Task
Every line of the data should be retyped with no difference from the original.

The input
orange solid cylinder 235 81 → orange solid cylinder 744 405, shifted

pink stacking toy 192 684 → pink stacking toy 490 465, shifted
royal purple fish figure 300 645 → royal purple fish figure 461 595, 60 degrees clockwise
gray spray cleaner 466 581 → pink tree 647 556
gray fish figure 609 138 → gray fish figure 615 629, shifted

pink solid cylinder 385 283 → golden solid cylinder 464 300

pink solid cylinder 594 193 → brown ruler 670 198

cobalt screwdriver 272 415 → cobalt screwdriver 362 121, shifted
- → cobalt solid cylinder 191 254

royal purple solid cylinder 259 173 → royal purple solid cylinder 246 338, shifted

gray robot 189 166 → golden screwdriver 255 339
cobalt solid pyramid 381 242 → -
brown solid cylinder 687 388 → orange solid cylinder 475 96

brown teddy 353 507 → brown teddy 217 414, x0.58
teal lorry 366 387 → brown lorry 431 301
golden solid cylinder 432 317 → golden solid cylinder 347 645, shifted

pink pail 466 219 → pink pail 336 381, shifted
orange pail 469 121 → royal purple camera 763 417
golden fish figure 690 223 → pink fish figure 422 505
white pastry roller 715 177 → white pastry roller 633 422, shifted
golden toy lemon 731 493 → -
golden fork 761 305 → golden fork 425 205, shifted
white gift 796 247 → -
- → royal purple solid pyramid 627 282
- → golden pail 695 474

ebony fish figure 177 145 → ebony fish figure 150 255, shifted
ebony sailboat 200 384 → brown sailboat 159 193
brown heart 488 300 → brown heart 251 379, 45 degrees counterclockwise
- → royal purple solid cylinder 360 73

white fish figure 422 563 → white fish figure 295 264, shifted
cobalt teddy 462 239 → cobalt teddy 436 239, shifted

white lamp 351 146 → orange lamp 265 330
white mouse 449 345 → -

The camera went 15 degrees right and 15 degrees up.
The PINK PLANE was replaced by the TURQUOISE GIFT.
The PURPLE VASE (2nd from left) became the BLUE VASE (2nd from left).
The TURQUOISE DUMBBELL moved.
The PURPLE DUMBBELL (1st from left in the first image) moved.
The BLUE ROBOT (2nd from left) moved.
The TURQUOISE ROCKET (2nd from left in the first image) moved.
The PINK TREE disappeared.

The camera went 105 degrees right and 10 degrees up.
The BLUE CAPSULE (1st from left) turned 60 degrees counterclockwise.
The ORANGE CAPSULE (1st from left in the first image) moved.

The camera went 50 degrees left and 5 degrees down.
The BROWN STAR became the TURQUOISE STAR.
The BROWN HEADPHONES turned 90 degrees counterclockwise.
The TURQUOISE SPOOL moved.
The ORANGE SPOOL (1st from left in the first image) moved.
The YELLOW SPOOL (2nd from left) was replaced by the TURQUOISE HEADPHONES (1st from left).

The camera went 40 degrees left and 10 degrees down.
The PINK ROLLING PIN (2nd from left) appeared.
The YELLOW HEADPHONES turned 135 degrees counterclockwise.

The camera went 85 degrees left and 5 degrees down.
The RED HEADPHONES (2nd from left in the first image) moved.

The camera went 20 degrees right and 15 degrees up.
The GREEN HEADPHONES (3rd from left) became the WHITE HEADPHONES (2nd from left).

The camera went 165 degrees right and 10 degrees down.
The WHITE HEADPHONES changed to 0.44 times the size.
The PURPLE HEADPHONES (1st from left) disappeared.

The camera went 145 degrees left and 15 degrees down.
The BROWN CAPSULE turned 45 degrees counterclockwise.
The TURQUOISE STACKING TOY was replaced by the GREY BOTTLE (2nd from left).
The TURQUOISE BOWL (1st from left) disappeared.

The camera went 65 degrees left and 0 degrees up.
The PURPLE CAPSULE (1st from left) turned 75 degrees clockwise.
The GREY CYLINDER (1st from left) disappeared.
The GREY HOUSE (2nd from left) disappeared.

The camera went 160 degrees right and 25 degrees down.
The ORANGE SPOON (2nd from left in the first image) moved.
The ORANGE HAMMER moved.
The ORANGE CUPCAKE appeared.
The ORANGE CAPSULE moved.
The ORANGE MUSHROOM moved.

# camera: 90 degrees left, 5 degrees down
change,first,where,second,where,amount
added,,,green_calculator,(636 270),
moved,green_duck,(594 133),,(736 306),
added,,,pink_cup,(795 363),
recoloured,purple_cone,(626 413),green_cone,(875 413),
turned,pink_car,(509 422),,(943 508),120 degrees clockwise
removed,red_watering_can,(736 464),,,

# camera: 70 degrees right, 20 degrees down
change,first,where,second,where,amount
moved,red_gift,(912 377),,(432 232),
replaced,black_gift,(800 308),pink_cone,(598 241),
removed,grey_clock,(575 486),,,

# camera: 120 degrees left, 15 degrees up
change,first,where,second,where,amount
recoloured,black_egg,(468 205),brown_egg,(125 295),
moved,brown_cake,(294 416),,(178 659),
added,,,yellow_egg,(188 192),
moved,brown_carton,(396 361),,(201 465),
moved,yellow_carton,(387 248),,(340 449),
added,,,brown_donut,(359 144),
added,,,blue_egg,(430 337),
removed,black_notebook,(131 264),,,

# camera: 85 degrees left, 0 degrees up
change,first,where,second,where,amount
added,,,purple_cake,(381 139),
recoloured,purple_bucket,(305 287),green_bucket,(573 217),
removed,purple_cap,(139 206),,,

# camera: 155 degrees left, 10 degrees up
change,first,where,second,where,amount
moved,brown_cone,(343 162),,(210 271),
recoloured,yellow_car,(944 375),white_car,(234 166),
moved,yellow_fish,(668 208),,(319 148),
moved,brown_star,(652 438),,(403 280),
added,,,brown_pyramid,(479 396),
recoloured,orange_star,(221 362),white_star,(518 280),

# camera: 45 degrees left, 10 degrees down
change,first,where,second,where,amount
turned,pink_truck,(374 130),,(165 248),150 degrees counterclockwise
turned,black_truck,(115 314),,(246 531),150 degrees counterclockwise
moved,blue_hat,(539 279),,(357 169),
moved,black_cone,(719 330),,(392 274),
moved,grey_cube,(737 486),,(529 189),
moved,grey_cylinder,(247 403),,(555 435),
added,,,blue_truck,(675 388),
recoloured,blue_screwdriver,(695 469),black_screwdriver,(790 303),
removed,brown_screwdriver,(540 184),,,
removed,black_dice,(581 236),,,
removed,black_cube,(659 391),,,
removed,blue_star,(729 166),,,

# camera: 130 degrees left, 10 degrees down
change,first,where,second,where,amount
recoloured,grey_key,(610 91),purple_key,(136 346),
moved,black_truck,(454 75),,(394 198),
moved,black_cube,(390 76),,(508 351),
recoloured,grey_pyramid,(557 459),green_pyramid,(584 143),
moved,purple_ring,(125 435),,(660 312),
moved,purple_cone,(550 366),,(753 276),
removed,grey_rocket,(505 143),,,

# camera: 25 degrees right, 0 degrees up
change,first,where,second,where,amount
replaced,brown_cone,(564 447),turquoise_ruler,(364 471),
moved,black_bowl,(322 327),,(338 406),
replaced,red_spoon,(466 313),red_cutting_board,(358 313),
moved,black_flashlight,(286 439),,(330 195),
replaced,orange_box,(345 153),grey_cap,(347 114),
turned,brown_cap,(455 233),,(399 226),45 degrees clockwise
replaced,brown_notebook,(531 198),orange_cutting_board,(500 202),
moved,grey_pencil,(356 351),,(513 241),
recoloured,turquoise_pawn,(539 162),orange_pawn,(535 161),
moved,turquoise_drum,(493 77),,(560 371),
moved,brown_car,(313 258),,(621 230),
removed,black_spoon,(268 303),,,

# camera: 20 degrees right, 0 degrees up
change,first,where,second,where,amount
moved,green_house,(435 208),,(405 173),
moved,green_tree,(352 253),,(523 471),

Response to this exercise
orange solid cylinder 235 81 → orange solid cylinder 744 405, shifted

pink stacking toy 192 684 → pink stacking toy 490 465, shifted
royal purple fish figure 300 645 → royal purple fish figure 461 595, 60 degrees clockwise
gray spray cleaner 466 581 → pink tree 647 556
gray fish figure 609 138 → gray fish figure 615 629, shifted

pink solid cylinder 385 283 → golden solid cylinder 464 300

pink solid cylinder 594 193 → brown ruler 670 198

cobalt screwdriver 272 415 → cobalt screwdriver 362 121, shifted
- → cobalt solid cylinder 191 254

royal purple solid cylinder 259 173 → royal purple solid cylinder 246 338, shifted

gray robot 189 166 → golden screwdriver 255 339
cobalt solid pyramid 381 242 → -
brown solid cylinder 687 388 → orange solid cylinder 475 96

brown teddy 353 507 → brown teddy 217 414, x0.58
teal lorry 366 387 → brown lorry 431 301
golden solid cylinder 432 317 → golden solid cylinder 347 645, shifted

pink pail 466 219 → pink pail 336 381, shifted
orange pail 469 121 → royal purple camera 763 417
golden fish figure 690 223 → pink fish figure 422 505
white pastry roller 715 177 → white pastry roller 633 422, shifted
golden toy lemon 731 493 → -
golden fork 761 305 → golden fork 425 205, shifted
white gift 796 247 → -
- → royal purple solid pyramid 627 282
- → golden pail 695 474

ebony fish figure 177 145 → ebony fish figure 150 255, shifted
ebony sailboat 200 384 → brown sailboat 159 193
brown heart 488 300 → brown heart 251 379, 45 degrees counterclockwise
- → royal purple solid cylinder 360 73

white fish figure 422 563 → white fish figure 295 264, shifted
cobalt teddy 462 239 → cobalt teddy 436 239, shifted

white lamp 351 146 → orange lamp 265 330
white mouse 449 345 → -

The camera went 15 degrees right and 15 degrees up.
The PINK PLANE was replaced by the TURQUOISE GIFT.
The PURPLE VASE (2nd from left) became the BLUE VASE (2nd from left).
The TURQUOISE DUMBBELL moved.
The PURPLE DUMBBELL (1st from left in the first image) moved.
The BLUE ROBOT (2nd from left) moved.
The TURQUOISE ROCKET (2nd from left in the first image) moved.
The PINK TREE disappeared.

The camera went 105 degrees right and 10 degrees up.
The BLUE CAPSULE (1st from left) turned 60 degrees counterclockwise.
The ORANGE CAPSULE (1st from left in the first image) moved.

The camera went 50 degrees left and 5 degrees down.
The BROWN STAR became the TURQUOISE STAR.
The BROWN HEADPHONES turned 90 degrees counterclockwise.
The TURQUOISE SPOOL moved.
The ORANGE SPOOL (1st from left in the first image) moved.
The YELLOW SPOOL (2nd from left) was replaced by the TURQUOISE HEADPHONES (1st from left).

The camera went 40 degrees left and 10 degrees down.
The PINK ROLLING PIN (2nd from left) appeared.
The YELLOW HEADPHONES turned 135 degrees counterclockwise.

The camera went 85 degrees left and 5 degrees down.
The RED HEADPHONES (2nd from left in the first image) moved.

The camera went 20 degrees right and 15 degrees up.
The GREEN HEADPHONES (3rd from left) became the WHITE HEADPHONES (2nd from left).

The camera went 165 degrees right and 10 degrees down.
The WHITE HEADPHONES changed to 0.44 times the size.
The PURPLE HEADPHONES (1st from left) disappeared.

The camera went 145 degrees left and 15 degrees down.
The BROWN CAPSULE turned 45 degrees counterclockwise.
The TURQUOISE STACKING TOY was replaced by the GREY BOTTLE (2nd from left).
The TURQUOISE BOWL (1st from left) disappeared.

The camera went 65 degrees left and 0 degrees up.
The PURPLE CAPSULE (1st from left) turned 75 degrees clockwise.
The GREY CYLINDER (1st from left) disappeared.
The GREY HOUSE (2nd from left) disappeared.

The camera went 160 degrees right and 25 degrees down.
The ORANGE SPOON (2nd from left in the first image) moved.
The ORANGE HAMMER moved.
The ORANGE CUPCAKE appeared.
The ORANGE CAPSULE moved.
The ORANGE MUSHROOM moved.

# camera: 90 degrees left, 5 degrees down
change,first,where,second,where,amount
added,,,green_calculator,(636 270),
moved,green_duck,(594 133),,(736 306),
added,,,pink_cup,(795 363),
recoloured,purple_cone,(626 413),green_cone,(875 413),
turned,pink_car,(509 422),,(943 508),120 degrees clockwise
removed,red_watering_can,(736 464),,,

# camera: 70 degrees right, 20 degrees down
change,first,where,second,where,amount
moved,red_gift,(912 377),,(432 232),
replaced,black_gift,(800 308),pink_cone,(598 241),
removed,grey_clock,(575 486),,,

# camera: 120 degrees left, 15 degrees up
change,first,where,second,where,amount
recoloured,black_egg,(468 205),brown_egg,(125 295),
moved,brown_cake,(294 416),,(178 659),
added,,,yellow_egg,(188 192),
moved,brown_carton,(396 361),,(201 465),
moved,yellow_carton,(387 248),,(340 449),
added,,,brown_donut,(359 144),
added,,,blue_egg,(430 337),
removed,black_notebook,(131 264),,,

# camera: 85 degrees left, 0 degrees up
change,first,where,second,where,amount
added,,,purple_cake,(381 139),
recoloured,purple_bucket,(305 287),green_bucket,(573 217),
removed,purple_cap,(139 206),,,

# camera: 155 degrees left, 10 degrees up
change,first,where,second,where,amount
moved,brown_cone,(343 162),,(210 271),
recoloured,yellow_car,(944 375),white_car,(234 166),
moved,yellow_fish,(668 208),,(319 148),
moved,brown_star,(652 438),,(403 280),
added,,,brown_pyramid,(479 396),
recoloured,orange_star,(221 362),white_star,(518 280),

# camera: 45 degrees left, 10 degrees down
change,first,where,second,where,amount
turned,pink_truck,(374 130),,(165 248),150 degrees counterclockwise
turned,black_truck,(115 314),,(246 531),150 degrees counterclockwise
moved,blue_hat,(539 279),,(357 169),
moved,black_cone,(719 330),,(392 274),
moved,grey_cube,(737 486),,(529 189),
moved,grey_cylinder,(247 403),,(555 435),
added,,,blue_truck,(675 388),
recoloured,blue_screwdriver,(695 469),black_screwdriver,(790 303),
removed,brown_screwdriver,(540 184),,,
removed,black_dice,(581 236),,,
removed,black_cube,(659 391),,,
removed,blue_star,(729 166),,,

# camera: 130 degrees left, 10 degrees down
change,first,where,second,where,amount
recoloured,grey_key,(610 91),purple_key,(136 346),
moved,black_truck,(454 75),,(394 198),
moved,black_cube,(390 76),,(508 351),
recoloured,grey_pyramid,(557 459),green_pyramid,(584 143),
moved,purple_ring,(125 435),,(660 312),
moved,purple_cone,(550 366),,(753 276),
removed,grey_rocket,(505 143),,,

# camera: 25 degrees right, 0 degrees up
change,first,where,second,where,amount
replaced,brown_cone,(564 447),turquoise_ruler,(364 471),
moved,black_bowl,(322 327),,(338 406),
replaced,red_spoon,(466 313),red_cutting_board,(358 313),
moved,black_flashlight,(286 439),,(330 195),
replaced,orange_box,(345 153),grey_cap,(347 114),
turned,brown_cap,(455 233),,(399 226),45 degrees clockwise
replaced,brown_notebook,(531 198),orange_cutting_board,(500 202),
moved,grey_pencil,(356 351),,(513 241),
recoloured,turquoise_pawn,(539 162),orange_pawn,(535 161),
moved,turquoise_drum,(493 77),,(560 371),
moved,brown_car,(313 258),,(621 230),
removed,black_spoon,(268 303),,,

# camera: 20 degrees right, 0 degrees up
change,first,where,second,where,amount
moved,green_house,(435 208),,(405 173),
moved,green_tree,(352 253),,(523 471),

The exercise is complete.